-------- Information given --------

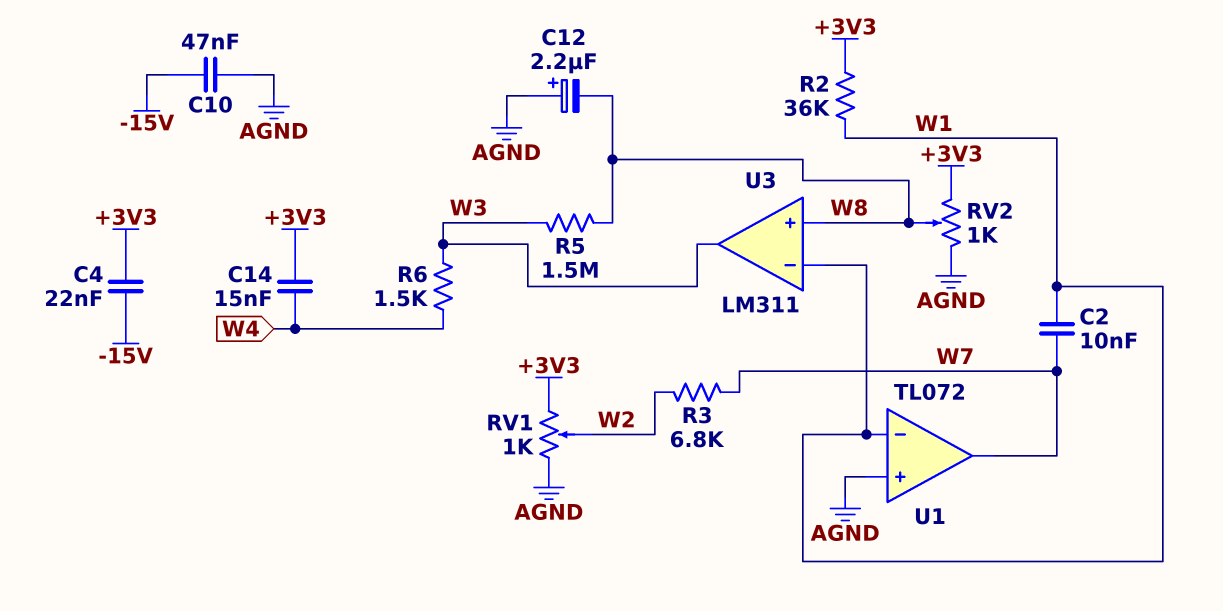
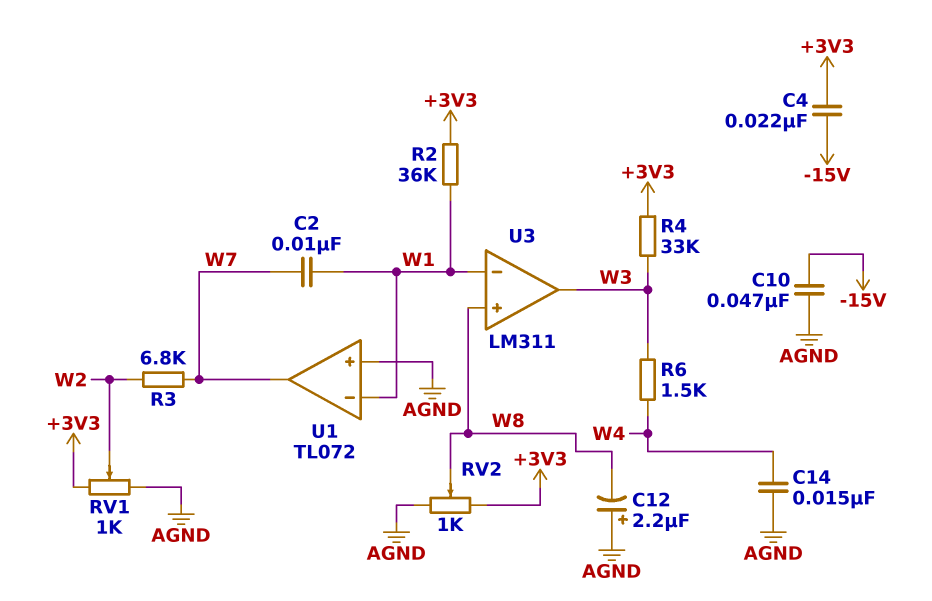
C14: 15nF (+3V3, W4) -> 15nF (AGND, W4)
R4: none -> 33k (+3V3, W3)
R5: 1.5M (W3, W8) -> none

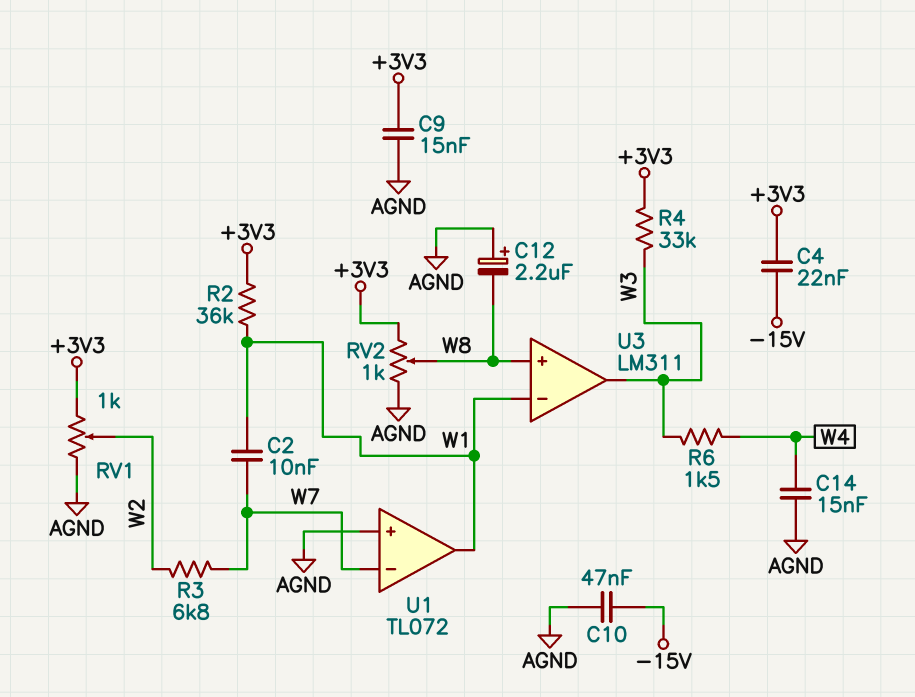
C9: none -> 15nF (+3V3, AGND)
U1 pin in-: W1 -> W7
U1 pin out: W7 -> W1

--------

- [Task to carry out]: Lines holding "none" in the data above: copy each of them.

- [Exercise result]:
R4: none -> 33k (+3V3, W3)
R5: 1.5M (W3, W8) -> none
C9: none -> 15nF (+3V3, AGND)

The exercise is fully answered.